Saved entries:
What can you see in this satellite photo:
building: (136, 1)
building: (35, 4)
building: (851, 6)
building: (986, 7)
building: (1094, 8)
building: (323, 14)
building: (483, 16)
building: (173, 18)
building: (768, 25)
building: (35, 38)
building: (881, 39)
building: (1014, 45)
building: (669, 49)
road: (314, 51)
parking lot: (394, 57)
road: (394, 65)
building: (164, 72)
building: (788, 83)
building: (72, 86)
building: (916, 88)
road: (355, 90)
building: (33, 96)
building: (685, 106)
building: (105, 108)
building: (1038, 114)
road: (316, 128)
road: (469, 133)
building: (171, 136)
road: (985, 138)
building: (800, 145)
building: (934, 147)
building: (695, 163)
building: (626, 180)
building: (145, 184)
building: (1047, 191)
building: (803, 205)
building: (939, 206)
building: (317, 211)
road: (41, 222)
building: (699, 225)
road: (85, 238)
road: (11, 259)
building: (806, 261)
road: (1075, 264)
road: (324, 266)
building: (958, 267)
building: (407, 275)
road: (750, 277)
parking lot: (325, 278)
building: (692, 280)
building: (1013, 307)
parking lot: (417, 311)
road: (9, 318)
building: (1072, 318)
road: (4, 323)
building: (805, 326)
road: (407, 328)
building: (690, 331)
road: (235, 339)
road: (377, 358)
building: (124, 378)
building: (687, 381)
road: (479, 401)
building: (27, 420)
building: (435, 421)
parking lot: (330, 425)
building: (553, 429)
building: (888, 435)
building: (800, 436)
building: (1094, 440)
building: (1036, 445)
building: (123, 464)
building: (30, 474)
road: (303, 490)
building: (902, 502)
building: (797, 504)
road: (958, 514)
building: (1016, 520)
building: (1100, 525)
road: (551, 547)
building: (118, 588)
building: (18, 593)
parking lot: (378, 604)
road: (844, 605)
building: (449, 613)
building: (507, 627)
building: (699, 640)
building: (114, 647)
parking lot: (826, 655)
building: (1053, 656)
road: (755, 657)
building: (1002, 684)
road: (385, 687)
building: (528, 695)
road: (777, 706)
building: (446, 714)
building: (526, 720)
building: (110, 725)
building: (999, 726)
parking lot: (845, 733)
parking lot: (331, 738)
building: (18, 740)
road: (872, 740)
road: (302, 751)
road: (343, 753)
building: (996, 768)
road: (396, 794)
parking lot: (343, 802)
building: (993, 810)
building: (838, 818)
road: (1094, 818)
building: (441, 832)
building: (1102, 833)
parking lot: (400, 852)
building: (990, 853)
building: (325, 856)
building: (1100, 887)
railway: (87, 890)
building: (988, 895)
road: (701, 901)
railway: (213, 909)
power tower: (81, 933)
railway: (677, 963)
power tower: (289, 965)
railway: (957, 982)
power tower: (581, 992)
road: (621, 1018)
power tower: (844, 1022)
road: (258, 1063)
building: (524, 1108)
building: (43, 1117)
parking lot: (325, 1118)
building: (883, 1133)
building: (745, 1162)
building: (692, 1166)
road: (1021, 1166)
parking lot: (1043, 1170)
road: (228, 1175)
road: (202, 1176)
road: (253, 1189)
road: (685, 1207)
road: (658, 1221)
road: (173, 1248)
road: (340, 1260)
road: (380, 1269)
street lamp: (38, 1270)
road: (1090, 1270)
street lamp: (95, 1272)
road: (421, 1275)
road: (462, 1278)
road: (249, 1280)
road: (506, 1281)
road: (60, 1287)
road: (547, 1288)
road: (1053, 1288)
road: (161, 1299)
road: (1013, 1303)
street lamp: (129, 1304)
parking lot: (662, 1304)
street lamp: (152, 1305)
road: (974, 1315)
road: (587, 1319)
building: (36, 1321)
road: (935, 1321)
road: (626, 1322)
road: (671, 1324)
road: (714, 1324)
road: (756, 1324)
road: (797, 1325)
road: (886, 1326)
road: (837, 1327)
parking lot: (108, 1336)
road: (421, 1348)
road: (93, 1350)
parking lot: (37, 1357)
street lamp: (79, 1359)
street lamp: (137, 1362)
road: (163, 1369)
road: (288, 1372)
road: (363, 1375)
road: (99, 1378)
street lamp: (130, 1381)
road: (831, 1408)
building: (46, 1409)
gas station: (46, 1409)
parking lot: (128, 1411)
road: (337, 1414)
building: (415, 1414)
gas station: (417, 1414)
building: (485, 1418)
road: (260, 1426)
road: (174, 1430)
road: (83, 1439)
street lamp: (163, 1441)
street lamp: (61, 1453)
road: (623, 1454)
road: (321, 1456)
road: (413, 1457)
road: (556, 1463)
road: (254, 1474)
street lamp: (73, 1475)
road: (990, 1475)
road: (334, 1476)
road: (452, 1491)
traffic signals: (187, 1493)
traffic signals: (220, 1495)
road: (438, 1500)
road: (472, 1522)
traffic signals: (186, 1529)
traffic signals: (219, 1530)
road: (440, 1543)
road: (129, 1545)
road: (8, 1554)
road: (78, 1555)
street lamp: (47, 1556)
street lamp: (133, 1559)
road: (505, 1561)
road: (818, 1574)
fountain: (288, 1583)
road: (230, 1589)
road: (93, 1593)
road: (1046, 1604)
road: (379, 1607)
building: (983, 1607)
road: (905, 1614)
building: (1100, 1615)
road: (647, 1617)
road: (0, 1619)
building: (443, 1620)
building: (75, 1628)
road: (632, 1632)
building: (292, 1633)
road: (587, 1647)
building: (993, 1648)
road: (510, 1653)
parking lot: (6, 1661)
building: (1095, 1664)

WHAT IS NEEDED> Return all lines in the data that include the word "railway".

ANSWER>
railway: (87, 890)
railway: (213, 909)
railway: (677, 963)
railway: (957, 982)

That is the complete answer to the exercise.